(Object change listings)
********

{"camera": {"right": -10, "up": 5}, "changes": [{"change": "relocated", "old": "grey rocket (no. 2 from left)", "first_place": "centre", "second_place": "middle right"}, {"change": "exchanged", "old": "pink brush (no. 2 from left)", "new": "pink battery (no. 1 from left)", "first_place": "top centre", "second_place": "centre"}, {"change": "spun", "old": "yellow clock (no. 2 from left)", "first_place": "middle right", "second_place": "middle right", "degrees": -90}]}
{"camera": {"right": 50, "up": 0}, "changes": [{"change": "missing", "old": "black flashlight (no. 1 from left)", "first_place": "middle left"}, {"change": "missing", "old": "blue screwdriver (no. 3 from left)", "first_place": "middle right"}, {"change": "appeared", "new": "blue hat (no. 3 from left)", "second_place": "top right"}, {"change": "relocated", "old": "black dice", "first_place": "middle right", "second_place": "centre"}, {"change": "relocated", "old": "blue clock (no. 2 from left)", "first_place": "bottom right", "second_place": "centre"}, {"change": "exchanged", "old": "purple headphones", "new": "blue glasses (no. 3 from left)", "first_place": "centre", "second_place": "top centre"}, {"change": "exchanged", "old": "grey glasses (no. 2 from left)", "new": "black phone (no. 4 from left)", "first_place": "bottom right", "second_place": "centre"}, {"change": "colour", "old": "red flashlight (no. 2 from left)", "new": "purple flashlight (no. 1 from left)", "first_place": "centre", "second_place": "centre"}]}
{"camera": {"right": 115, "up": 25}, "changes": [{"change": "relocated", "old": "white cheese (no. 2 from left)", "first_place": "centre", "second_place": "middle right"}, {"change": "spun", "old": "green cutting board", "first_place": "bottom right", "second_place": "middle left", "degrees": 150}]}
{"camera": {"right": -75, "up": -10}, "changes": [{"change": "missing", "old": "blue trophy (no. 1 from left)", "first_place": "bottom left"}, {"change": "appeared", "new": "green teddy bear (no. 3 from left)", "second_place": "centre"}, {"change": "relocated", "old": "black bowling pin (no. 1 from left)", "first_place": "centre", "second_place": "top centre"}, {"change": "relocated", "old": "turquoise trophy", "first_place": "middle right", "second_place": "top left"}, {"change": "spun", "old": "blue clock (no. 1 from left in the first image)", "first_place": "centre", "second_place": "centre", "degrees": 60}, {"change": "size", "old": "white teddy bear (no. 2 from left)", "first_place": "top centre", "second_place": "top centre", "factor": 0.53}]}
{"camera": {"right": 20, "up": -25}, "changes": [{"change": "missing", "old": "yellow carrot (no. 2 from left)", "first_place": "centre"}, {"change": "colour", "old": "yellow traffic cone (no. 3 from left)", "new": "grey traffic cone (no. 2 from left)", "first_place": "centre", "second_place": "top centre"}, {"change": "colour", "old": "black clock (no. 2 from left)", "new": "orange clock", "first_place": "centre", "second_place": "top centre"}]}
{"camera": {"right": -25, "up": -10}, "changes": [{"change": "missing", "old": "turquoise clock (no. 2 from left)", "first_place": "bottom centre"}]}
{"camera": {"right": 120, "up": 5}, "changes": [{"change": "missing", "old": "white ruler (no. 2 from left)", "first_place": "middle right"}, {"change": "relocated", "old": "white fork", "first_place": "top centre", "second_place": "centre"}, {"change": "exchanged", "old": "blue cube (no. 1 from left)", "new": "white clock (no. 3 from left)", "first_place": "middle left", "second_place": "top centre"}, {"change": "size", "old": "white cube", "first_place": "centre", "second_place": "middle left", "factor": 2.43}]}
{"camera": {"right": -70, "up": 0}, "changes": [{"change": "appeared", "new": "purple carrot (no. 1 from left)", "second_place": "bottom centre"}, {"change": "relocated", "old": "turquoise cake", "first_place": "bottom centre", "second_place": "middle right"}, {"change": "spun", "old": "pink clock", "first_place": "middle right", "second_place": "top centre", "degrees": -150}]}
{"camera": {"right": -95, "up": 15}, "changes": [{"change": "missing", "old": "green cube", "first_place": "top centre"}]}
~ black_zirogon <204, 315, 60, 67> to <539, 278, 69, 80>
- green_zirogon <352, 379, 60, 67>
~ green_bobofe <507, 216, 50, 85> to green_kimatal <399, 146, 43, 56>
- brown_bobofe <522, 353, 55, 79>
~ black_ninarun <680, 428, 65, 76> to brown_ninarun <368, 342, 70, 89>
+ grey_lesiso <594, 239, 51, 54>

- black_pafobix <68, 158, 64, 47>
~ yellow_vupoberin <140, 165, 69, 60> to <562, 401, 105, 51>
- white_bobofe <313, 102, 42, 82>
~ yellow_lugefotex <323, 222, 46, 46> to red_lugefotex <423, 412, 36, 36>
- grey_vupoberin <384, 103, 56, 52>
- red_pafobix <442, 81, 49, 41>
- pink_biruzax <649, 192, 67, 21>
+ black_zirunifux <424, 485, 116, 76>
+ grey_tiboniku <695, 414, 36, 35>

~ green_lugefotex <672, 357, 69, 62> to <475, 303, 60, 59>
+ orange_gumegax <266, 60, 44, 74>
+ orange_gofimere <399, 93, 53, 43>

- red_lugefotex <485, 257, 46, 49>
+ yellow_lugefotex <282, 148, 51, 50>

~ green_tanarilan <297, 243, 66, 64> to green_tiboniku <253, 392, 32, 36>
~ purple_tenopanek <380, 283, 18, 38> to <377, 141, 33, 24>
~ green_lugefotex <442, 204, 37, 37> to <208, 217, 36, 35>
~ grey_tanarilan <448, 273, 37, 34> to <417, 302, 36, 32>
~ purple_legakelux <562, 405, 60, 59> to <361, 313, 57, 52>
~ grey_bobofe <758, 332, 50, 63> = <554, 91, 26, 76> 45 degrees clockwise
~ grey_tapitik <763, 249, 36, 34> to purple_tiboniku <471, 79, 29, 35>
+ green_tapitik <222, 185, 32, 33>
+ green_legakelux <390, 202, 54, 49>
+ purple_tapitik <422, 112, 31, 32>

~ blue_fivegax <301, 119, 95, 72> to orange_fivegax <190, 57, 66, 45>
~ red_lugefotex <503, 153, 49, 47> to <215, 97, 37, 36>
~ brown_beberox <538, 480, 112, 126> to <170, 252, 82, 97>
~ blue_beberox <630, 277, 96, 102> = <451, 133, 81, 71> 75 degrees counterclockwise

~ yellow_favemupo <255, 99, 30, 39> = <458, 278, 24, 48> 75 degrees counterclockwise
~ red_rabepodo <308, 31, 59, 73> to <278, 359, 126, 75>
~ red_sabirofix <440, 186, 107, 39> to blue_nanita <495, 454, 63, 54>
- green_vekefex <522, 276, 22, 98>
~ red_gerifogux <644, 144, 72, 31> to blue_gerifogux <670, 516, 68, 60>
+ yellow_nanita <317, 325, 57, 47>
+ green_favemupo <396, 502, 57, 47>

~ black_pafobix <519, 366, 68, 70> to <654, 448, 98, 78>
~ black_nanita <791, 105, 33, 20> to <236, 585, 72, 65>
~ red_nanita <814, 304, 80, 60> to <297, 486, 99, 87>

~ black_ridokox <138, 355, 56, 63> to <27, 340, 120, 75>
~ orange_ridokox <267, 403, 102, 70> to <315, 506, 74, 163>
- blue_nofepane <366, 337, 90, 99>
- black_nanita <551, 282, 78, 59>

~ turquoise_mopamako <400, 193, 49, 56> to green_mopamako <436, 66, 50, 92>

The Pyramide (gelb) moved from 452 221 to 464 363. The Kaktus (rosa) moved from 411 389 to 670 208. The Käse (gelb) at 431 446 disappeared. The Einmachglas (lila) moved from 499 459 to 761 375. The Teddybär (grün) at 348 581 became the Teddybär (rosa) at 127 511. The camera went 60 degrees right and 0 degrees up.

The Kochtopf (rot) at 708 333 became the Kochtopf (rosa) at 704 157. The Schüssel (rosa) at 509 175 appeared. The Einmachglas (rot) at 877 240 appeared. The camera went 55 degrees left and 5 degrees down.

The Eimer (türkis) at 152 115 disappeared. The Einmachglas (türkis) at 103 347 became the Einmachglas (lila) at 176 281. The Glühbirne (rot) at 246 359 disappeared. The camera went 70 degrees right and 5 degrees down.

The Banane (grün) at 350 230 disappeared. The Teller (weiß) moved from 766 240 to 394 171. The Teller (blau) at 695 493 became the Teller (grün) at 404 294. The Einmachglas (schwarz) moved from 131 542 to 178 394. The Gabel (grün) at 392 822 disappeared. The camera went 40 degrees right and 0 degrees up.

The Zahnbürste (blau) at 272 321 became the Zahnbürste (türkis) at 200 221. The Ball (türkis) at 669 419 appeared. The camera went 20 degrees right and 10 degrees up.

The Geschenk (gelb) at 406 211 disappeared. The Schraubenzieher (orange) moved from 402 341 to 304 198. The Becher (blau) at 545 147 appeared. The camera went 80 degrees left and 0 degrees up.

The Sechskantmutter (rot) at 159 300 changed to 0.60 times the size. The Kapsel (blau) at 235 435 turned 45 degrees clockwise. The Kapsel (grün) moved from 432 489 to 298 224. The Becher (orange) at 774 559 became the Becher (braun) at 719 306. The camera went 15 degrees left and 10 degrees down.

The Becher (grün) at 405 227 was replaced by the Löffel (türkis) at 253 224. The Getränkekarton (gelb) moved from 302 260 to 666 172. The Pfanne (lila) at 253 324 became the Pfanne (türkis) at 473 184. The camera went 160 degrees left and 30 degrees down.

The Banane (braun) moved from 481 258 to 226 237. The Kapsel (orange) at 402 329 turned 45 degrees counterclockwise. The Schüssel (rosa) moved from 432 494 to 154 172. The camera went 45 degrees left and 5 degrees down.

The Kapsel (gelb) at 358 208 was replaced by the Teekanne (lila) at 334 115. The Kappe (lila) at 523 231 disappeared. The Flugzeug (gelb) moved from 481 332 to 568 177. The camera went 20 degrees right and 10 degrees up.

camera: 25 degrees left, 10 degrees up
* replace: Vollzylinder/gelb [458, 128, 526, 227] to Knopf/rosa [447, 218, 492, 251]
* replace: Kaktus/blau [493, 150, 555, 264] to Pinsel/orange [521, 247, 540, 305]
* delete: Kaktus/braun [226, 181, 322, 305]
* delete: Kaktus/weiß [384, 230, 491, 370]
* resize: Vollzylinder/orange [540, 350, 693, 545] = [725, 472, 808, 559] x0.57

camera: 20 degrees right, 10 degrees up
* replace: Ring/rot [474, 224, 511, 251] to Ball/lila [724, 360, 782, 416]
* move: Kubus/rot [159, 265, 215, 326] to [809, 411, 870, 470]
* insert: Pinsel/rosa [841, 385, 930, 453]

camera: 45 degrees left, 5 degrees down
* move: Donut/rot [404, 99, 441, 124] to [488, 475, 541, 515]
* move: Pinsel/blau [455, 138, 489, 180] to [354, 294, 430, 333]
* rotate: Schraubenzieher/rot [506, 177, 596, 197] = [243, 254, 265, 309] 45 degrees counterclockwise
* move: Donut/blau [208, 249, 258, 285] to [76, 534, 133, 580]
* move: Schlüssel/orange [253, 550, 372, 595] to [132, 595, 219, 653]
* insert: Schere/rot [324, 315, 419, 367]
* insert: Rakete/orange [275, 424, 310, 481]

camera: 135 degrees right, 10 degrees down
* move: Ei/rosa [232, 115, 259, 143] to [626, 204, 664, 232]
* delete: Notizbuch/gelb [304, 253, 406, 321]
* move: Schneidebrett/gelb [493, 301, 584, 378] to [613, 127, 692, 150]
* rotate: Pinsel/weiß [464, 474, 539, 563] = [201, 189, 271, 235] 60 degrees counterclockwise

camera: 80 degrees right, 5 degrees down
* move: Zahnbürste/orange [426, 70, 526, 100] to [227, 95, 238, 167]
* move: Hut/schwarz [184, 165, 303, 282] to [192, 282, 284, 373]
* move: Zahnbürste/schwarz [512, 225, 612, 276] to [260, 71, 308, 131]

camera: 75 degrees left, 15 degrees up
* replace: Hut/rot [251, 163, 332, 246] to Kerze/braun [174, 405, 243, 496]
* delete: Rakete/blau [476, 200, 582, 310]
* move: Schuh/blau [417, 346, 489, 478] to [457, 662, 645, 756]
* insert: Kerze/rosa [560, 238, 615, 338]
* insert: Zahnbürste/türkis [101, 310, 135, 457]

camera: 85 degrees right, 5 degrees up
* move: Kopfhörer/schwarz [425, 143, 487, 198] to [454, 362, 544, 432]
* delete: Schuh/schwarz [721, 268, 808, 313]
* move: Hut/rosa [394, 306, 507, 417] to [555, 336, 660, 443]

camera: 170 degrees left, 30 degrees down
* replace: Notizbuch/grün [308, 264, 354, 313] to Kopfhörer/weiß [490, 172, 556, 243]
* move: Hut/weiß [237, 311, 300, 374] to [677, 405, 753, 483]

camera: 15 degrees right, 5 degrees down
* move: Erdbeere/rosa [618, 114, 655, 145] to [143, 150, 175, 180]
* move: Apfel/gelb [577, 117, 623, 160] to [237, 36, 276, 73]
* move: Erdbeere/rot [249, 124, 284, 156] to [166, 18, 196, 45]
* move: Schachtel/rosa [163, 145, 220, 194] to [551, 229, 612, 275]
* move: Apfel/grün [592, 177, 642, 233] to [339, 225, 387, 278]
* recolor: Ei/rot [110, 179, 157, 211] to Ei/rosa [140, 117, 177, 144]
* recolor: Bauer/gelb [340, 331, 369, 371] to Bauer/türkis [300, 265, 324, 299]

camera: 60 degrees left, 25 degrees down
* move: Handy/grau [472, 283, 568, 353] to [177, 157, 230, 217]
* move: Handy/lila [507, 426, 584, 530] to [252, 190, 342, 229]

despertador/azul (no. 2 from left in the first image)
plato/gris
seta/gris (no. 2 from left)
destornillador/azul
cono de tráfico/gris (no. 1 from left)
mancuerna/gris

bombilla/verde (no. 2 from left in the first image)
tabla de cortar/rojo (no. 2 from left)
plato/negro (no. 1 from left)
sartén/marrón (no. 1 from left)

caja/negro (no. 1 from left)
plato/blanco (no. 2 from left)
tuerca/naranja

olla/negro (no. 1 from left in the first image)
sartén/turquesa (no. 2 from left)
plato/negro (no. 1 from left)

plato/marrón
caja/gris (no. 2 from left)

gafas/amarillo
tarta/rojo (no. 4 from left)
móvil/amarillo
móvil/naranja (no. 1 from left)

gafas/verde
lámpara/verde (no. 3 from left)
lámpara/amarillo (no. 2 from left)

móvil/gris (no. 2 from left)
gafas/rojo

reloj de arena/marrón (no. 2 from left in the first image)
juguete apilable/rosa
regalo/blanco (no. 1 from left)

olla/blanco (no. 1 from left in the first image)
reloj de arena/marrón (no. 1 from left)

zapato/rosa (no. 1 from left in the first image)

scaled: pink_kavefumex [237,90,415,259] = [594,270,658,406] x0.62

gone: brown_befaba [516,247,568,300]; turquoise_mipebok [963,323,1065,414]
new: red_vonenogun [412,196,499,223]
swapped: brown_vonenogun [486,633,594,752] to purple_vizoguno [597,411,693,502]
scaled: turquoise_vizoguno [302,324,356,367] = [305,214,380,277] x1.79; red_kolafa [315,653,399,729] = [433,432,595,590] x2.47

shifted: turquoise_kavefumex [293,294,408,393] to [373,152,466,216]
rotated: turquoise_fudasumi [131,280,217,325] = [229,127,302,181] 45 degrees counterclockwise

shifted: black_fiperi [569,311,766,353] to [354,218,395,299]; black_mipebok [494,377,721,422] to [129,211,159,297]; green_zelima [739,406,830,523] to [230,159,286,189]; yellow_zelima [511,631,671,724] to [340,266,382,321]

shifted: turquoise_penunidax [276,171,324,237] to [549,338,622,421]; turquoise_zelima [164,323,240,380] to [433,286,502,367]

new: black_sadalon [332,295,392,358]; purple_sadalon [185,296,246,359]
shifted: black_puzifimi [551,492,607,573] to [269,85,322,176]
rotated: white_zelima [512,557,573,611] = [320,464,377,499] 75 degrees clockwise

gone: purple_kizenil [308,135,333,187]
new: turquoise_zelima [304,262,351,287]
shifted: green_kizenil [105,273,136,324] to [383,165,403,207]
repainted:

********

**Activity**
Every line above that holds the word "azul" should be copied out.

**Reply**
despertador/azul (no. 2 from left in the first image)
destornillador/azul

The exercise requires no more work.